## Information
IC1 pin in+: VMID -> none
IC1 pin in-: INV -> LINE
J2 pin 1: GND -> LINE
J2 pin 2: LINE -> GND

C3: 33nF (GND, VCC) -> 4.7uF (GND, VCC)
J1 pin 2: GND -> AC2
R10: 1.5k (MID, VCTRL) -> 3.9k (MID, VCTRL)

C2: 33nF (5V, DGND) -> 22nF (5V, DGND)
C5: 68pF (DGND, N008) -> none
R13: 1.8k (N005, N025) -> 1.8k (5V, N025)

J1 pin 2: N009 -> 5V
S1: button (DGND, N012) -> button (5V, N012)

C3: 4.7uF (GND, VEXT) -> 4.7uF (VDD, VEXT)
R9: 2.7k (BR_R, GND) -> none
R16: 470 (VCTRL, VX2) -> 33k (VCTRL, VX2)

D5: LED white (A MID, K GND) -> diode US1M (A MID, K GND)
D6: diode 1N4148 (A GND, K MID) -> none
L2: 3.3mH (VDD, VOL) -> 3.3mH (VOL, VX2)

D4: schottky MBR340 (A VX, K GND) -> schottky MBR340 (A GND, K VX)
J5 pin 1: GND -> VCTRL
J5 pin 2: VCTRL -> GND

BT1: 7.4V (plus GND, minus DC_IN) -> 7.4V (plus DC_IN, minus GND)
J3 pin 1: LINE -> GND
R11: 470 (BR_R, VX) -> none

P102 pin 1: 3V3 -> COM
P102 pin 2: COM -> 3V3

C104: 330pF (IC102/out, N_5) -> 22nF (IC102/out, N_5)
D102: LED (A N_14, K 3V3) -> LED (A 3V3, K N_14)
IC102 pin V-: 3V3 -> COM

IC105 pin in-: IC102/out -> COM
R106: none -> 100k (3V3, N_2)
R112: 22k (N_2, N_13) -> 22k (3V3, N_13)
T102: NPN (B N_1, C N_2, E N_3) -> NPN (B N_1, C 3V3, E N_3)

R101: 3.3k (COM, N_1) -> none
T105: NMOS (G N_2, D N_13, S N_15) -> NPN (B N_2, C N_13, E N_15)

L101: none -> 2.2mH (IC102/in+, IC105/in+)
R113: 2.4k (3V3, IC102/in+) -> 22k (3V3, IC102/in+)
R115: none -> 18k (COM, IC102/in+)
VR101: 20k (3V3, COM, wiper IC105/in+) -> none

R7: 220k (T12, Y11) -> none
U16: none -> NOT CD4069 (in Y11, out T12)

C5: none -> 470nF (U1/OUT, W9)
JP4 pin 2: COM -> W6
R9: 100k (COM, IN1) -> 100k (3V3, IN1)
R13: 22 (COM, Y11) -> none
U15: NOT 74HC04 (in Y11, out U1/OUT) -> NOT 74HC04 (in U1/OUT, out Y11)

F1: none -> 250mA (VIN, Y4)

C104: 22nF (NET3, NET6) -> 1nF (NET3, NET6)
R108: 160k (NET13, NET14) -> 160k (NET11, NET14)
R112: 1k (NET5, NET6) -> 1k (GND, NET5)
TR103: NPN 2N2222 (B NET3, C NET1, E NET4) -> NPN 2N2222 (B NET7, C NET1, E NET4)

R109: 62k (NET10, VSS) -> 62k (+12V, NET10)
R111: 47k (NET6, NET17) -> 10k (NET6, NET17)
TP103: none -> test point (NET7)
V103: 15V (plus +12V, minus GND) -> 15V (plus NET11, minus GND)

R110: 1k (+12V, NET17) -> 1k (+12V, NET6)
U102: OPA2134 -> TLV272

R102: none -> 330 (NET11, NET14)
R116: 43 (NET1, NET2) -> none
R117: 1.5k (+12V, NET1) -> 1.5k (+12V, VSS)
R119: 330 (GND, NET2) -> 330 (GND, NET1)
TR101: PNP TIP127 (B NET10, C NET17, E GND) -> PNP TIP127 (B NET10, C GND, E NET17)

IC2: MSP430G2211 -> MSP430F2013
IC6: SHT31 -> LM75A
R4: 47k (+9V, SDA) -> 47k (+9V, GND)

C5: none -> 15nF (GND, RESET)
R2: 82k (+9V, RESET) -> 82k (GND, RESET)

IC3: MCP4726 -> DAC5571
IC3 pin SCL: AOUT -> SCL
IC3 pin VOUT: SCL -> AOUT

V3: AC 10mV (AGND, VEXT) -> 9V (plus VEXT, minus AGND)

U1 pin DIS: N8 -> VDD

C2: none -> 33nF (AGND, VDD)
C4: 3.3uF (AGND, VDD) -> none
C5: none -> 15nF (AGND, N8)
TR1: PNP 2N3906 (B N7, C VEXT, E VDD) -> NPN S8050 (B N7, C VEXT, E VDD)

## Work request
Write the entire listing out again, word for word.

## Exercise solution
IC1 pin in+: VMID -> none
IC1 pin in-: INV -> LINE
J2 pin 1: GND -> LINE
J2 pin 2: LINE -> GND

C3: 33nF (GND, VCC) -> 4.7uF (GND, VCC)
J1 pin 2: GND -> AC2
R10: 1.5k (MID, VCTRL) -> 3.9k (MID, VCTRL)

C2: 33nF (5V, DGND) -> 22nF (5V, DGND)
C5: 68pF (DGND, N008) -> none
R13: 1.8k (N005, N025) -> 1.8k (5V, N025)

J1 pin 2: N009 -> 5V
S1: button (DGND, N012) -> button (5V, N012)

C3: 4.7uF (GND, VEXT) -> 4.7uF (VDD, VEXT)
R9: 2.7k (BR_R, GND) -> none
R16: 470 (VCTRL, VX2) -> 33k (VCTRL, VX2)

D5: LED white (A MID, K GND) -> diode US1M (A MID, K GND)
D6: diode 1N4148 (A GND, K MID) -> none
L2: 3.3mH (VDD, VOL) -> 3.3mH (VOL, VX2)

D4: schottky MBR340 (A VX, K GND) -> schottky MBR340 (A GND, K VX)
J5 pin 1: GND -> VCTRL
J5 pin 2: VCTRL -> GND

BT1: 7.4V (plus GND, minus DC_IN) -> 7.4V (plus DC_IN, minus GND)
J3 pin 1: LINE -> GND
R11: 470 (BR_R, VX) -> none

P102 pin 1: 3V3 -> COM
P102 pin 2: COM -> 3V3

C104: 330pF (IC102/out, N_5) -> 22nF (IC102/out, N_5)
D102: LED (A N_14, K 3V3) -> LED (A 3V3, K N_14)
IC102 pin V-: 3V3 -> COM

IC105 pin in-: IC102/out -> COM
R106: none -> 100k (3V3, N_2)
R112: 22k (N_2, N_13) -> 22k (3V3, N_13)
T102: NPN (B N_1, C N_2, E N_3) -> NPN (B N_1, C 3V3, E N_3)

R101: 3.3k (COM, N_1) -> none
T105: NMOS (G N_2, D N_13, S N_15) -> NPN (B N_2, C N_13, E N_15)

L101: none -> 2.2mH (IC102/in+, IC105/in+)
R113: 2.4k (3V3, IC102/in+) -> 22k (3V3, IC102/in+)
R115: none -> 18k (COM, IC102/in+)
VR101: 20k (3V3, COM, wiper IC105/in+) -> none

R7: 220k (T12, Y11) -> none
U16: none -> NOT CD4069 (in Y11, out T12)

C5: none -> 470nF (U1/OUT, W9)
JP4 pin 2: COM -> W6
R9: 100k (COM, IN1) -> 100k (3V3, IN1)
R13: 22 (COM, Y11) -> none
U15: NOT 74HC04 (in Y11, out U1/OUT) -> NOT 74HC04 (in U1/OUT, out Y11)

F1: none -> 250mA (VIN, Y4)

C104: 22nF (NET3, NET6) -> 1nF (NET3, NET6)
R108: 160k (NET13, NET14) -> 160k (NET11, NET14)
R112: 1k (NET5, NET6) -> 1k (GND, NET5)
TR103: NPN 2N2222 (B NET3, C NET1, E NET4) -> NPN 2N2222 (B NET7, C NET1, E NET4)

R109: 62k (NET10, VSS) -> 62k (+12V, NET10)
R111: 47k (NET6, NET17) -> 10k (NET6, NET17)
TP103: none -> test point (NET7)
V103: 15V (plus +12V, minus GND) -> 15V (plus NET11, minus GND)

R110: 1k (+12V, NET17) -> 1k (+12V, NET6)
U102: OPA2134 -> TLV272

R102: none -> 330 (NET11, NET14)
R116: 43 (NET1, NET2) -> none
R117: 1.5k (+12V, NET1) -> 1.5k (+12V, VSS)
R119: 330 (GND, NET2) -> 330 (GND, NET1)
TR101: PNP TIP127 (B NET10, C NET17, E GND) -> PNP TIP127 (B NET10, C GND, E NET17)

IC2: MSP430G2211 -> MSP430F2013
IC6: SHT31 -> LM75A
R4: 47k (+9V, SDA) -> 47k (+9V, GND)

C5: none -> 15nF (GND, RESET)
R2: 82k (+9V, RESET) -> 82k (GND, RESET)

IC3: MCP4726 -> DAC5571
IC3 pin SCL: AOUT -> SCL
IC3 pin VOUT: SCL -> AOUT

V3: AC 10mV (AGND, VEXT) -> 9V (plus VEXT, minus AGND)

U1 pin DIS: N8 -> VDD

C2: none -> 33nF (AGND, VDD)
C4: 3.3uF (AGND, VDD) -> none
C5: none -> 15nF (AGND, N8)
TR1: PNP 2N3906 (B N7, C VEXT, E VDD) -> NPN S8050 (B N7, C VEXT, E VDD)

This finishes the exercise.